=== DATA ===

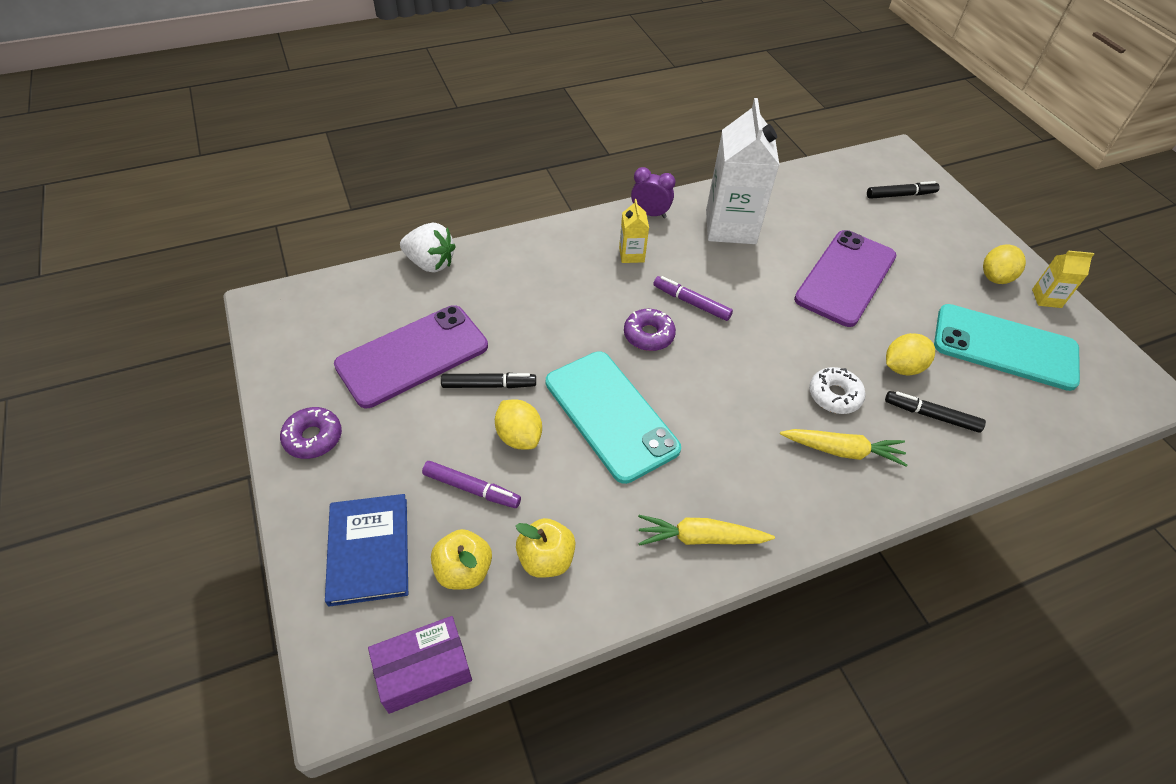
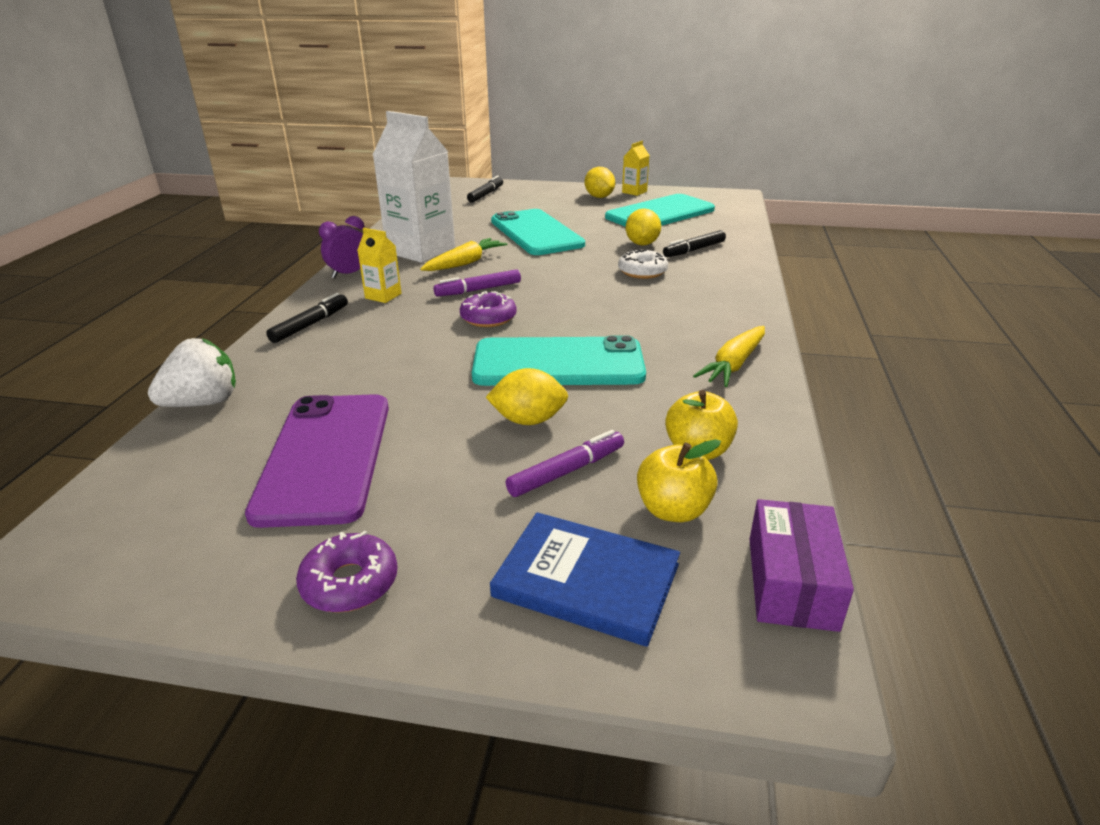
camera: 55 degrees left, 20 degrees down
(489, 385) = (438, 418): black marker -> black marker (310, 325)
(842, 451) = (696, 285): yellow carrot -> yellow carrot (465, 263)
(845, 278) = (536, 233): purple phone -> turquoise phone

===
=== DATA ===

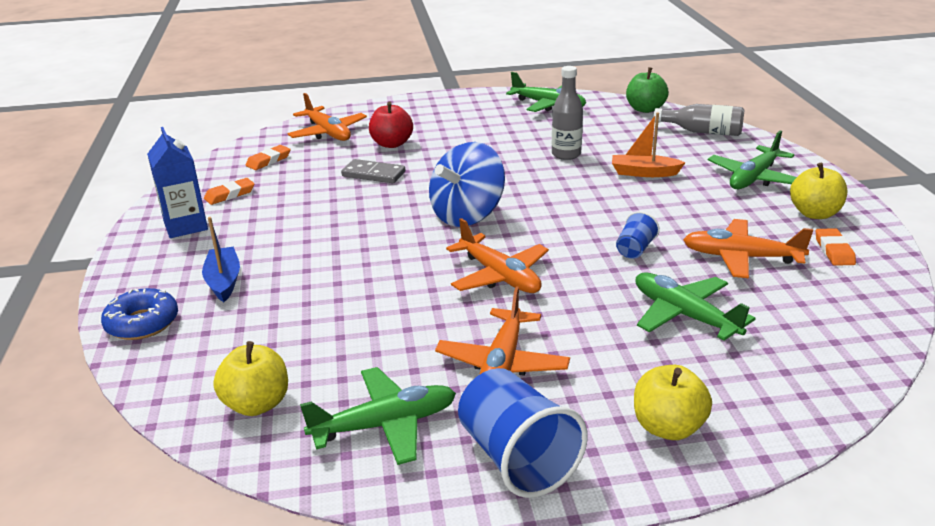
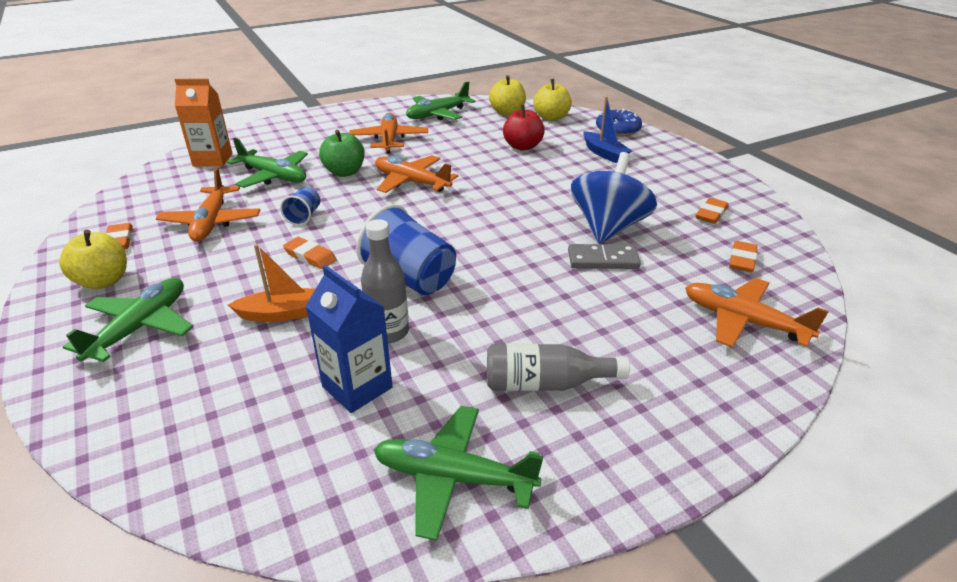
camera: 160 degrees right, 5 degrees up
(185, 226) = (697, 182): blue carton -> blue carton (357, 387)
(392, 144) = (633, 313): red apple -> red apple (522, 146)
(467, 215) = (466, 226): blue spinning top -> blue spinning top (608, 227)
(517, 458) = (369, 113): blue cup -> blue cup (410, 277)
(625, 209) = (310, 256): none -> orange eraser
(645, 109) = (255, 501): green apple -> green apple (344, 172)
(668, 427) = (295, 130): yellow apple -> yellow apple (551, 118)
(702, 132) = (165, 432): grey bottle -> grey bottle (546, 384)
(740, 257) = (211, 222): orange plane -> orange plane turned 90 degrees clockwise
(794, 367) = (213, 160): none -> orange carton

===

In the entries above, find the line with "camera: 55 degrees left, 20 degrees down" and the line with "(845, 278) = (536, 233): purple", then restate word for word both of them and every line between, with nothing more.

camera: 55 degrees left, 20 degrees down
(489, 385) = (438, 418): black marker -> black marker (310, 325)
(842, 451) = (696, 285): yellow carrot -> yellow carrot (465, 263)
(845, 278) = (536, 233): purple phone -> turquoise phone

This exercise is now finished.